## What is required
Each line from the one containing "(429, 349) = (320, 332): none -> pink vase" through the end of the data must be retyped exactly, and no other line.

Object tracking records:

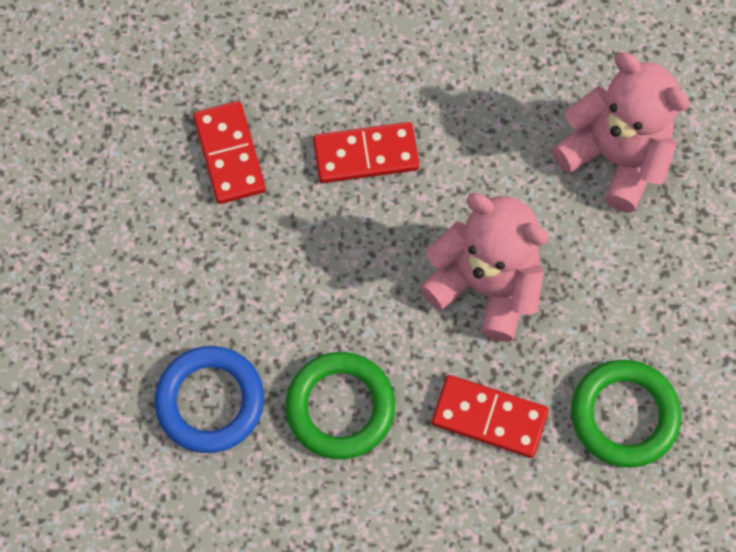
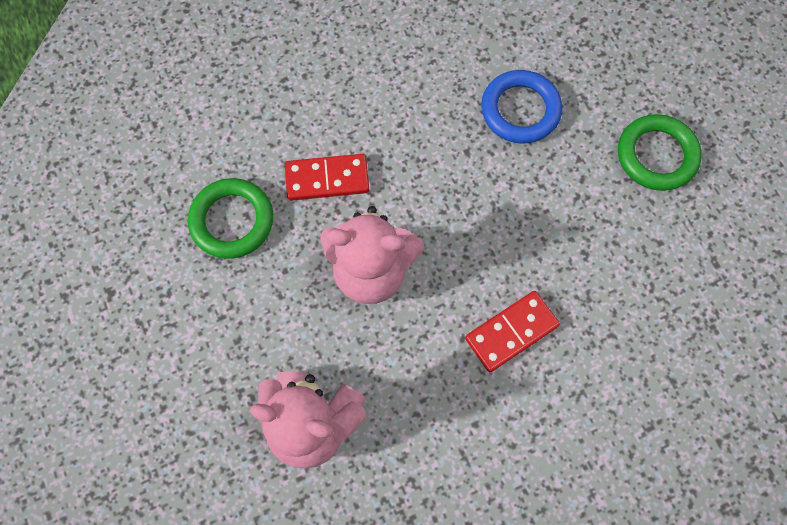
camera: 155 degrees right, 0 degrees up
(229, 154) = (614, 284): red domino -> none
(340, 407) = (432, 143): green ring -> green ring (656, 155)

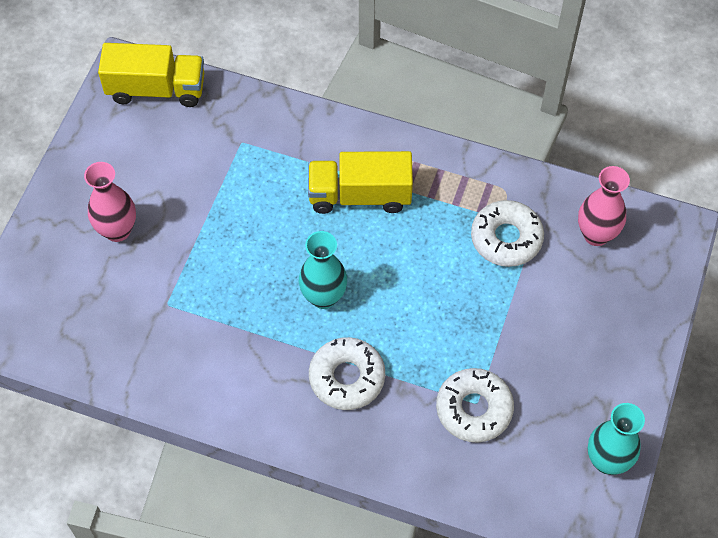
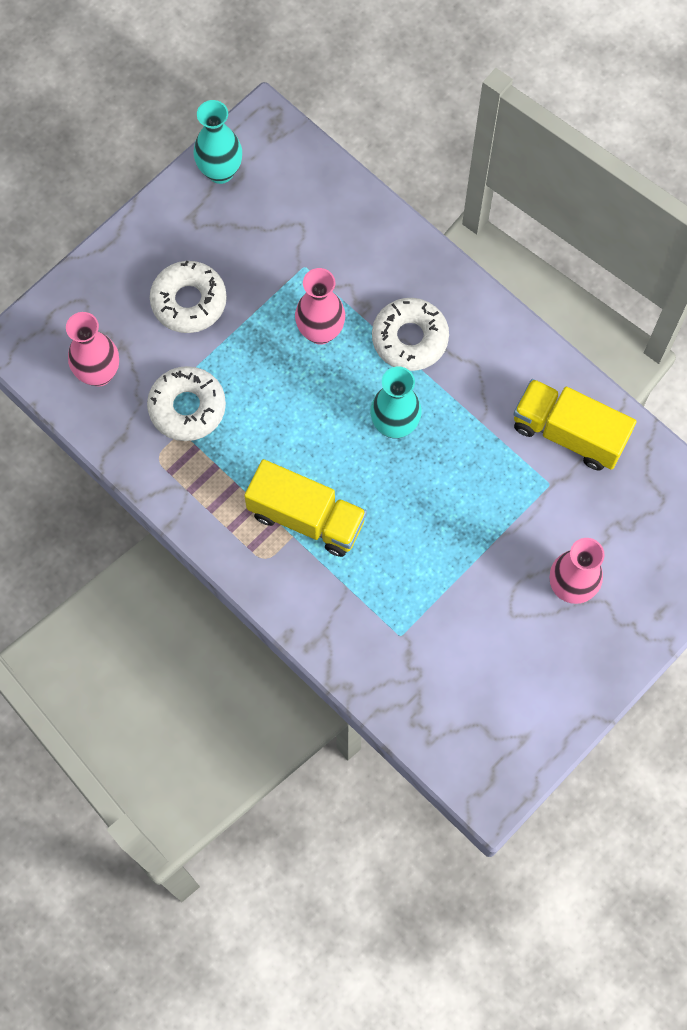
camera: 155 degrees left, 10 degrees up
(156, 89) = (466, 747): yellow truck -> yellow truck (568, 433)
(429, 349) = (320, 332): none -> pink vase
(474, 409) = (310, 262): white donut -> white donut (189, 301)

## Written solution
(429, 349) = (320, 332): none -> pink vase
(474, 409) = (310, 262): white donut -> white donut (189, 301)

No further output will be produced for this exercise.